## Task details
When a line in the entries below contains the word "degrees", copy that line.

## Records shown
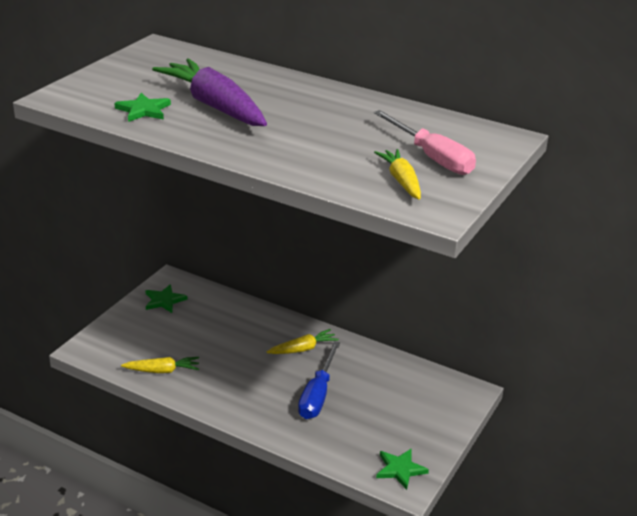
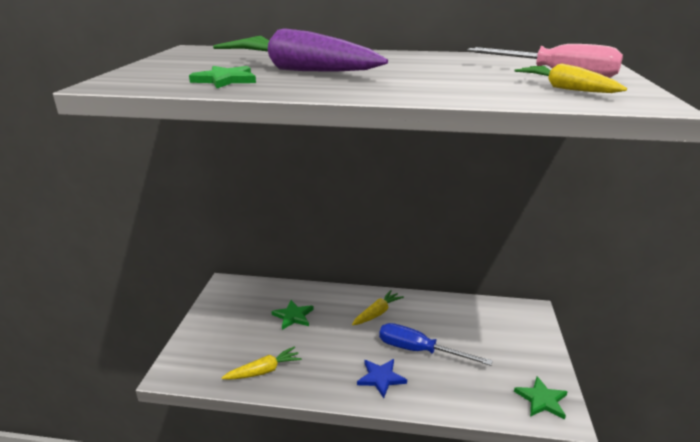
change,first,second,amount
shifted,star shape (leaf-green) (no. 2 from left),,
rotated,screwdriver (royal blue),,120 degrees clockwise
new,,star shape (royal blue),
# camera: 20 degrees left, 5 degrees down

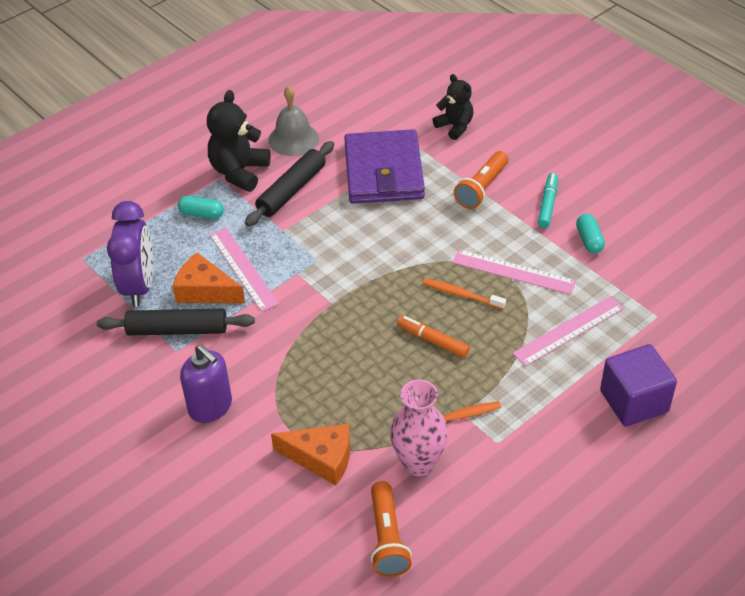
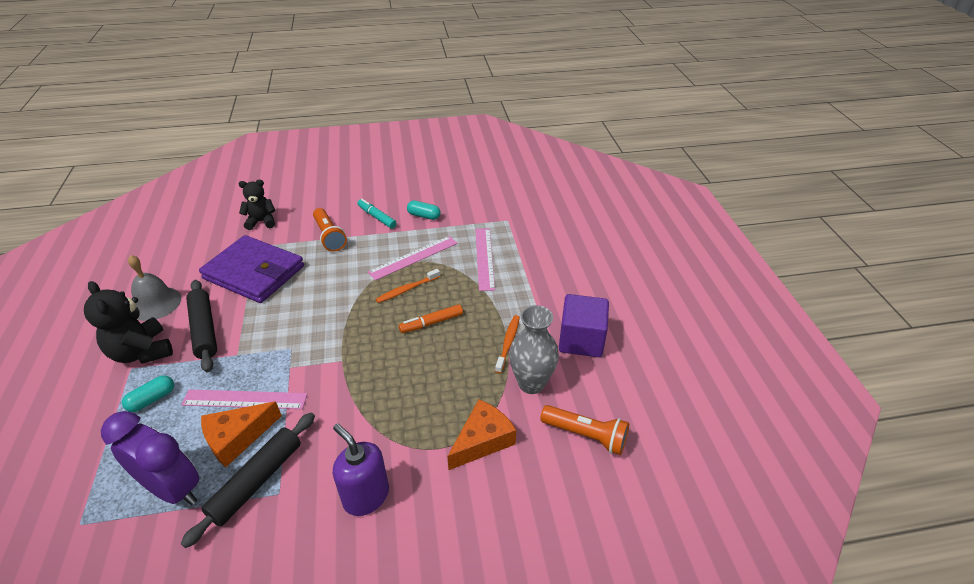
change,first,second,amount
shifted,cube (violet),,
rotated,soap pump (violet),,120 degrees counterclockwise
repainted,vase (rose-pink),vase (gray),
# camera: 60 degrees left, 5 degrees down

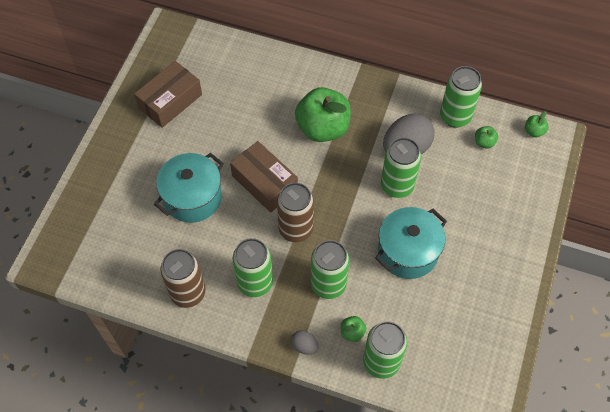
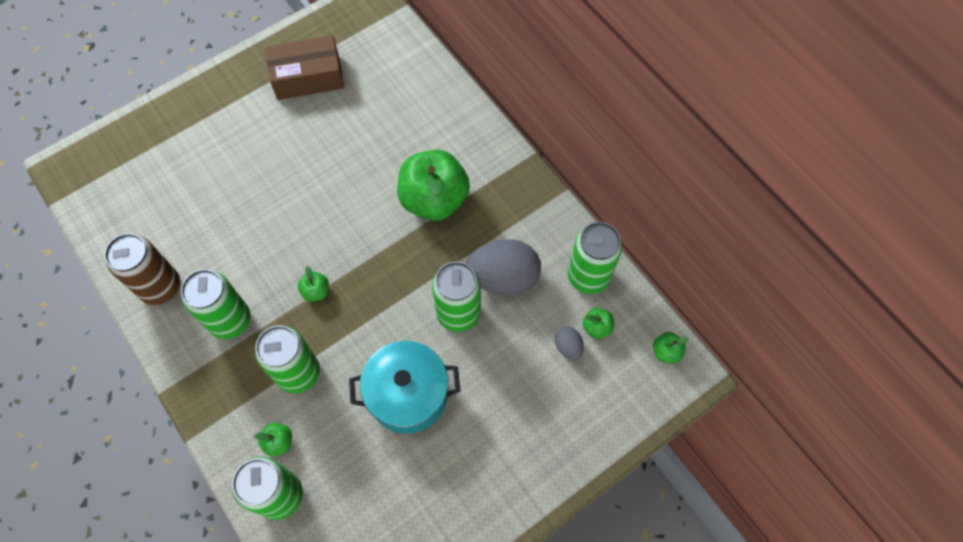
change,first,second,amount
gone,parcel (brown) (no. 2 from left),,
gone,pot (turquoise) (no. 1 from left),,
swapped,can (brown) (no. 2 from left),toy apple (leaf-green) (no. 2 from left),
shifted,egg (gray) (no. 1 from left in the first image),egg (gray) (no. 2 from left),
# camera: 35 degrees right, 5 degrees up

...

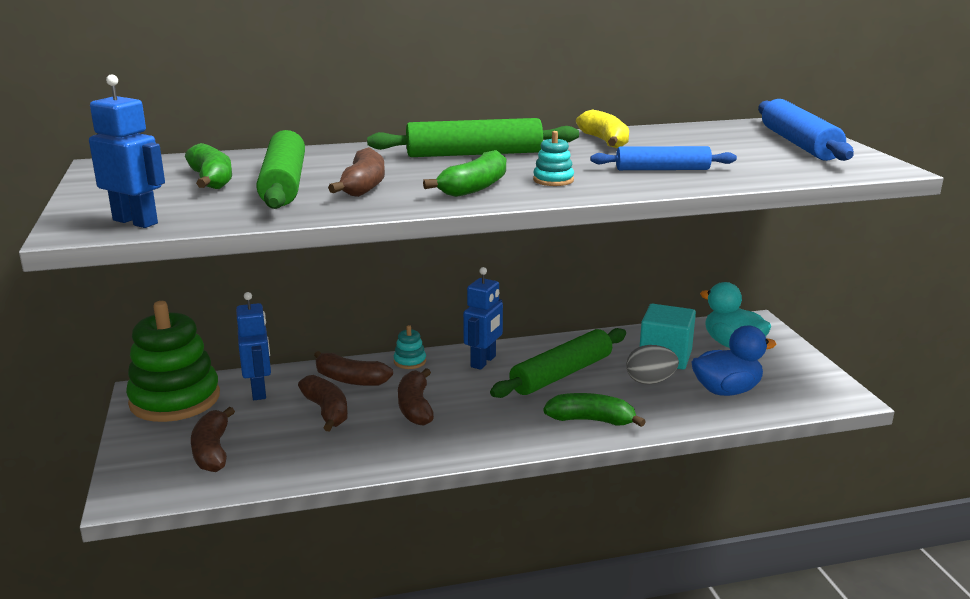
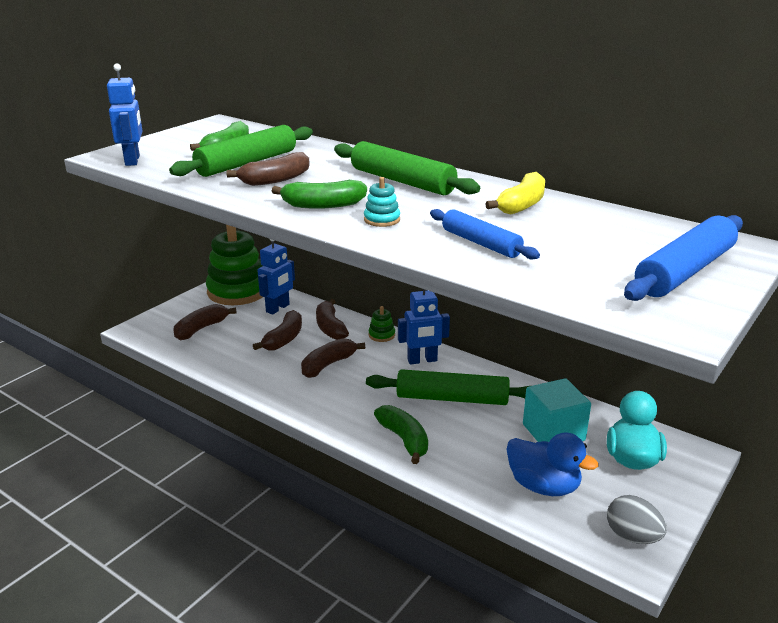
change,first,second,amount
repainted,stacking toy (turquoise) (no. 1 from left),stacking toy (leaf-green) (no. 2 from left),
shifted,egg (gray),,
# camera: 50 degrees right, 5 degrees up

## Answer space
rotated,screwdriver (royal blue),,120 degrees clockwise
# camera: 20 degrees left, 5 degrees down
rotated,soap pump (violet),,120 degrees counterclockwise
# camera: 60 degrees left, 5 degrees down
# camera: 35 degrees right, 5 degrees up
# camera: 50 degrees right, 5 degrees up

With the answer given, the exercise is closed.